● Task item: Where a picture appears in the data below, exclude it; restate everything else word for word.

● Input data:
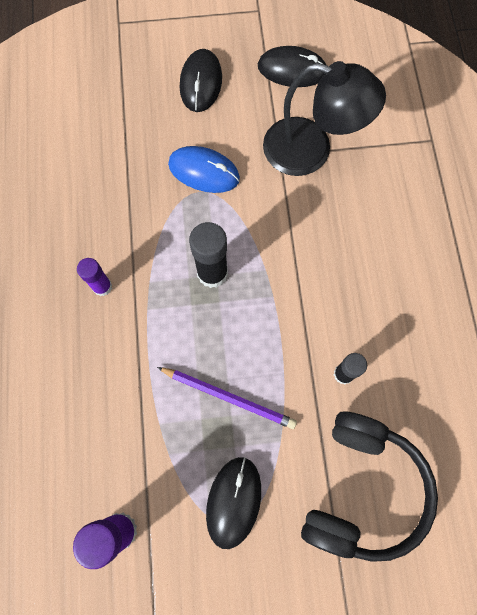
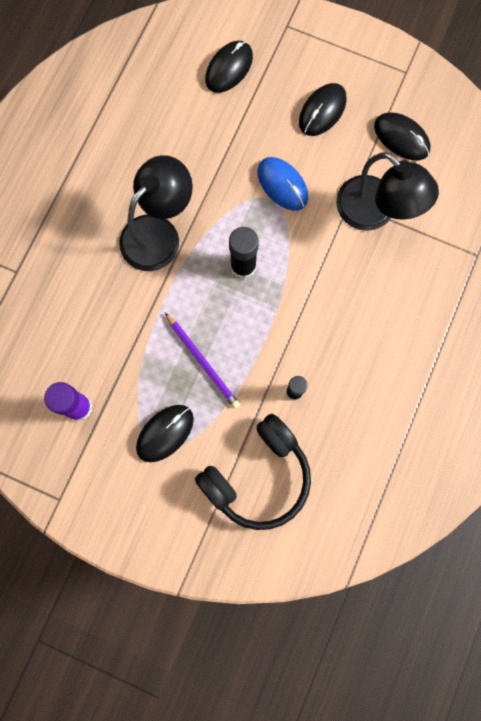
camera: 30 degrees right, 5 degrees up
(83, 88) = (229, 68): none -> black mouse
(102, 287) = (158, 233): purple glue stick -> black lamp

● Final answer:
camera: 30 degrees right, 5 degrees up
(83, 88) = (229, 68): none -> black mouse
(102, 287) = (158, 233): purple glue stick -> black lamp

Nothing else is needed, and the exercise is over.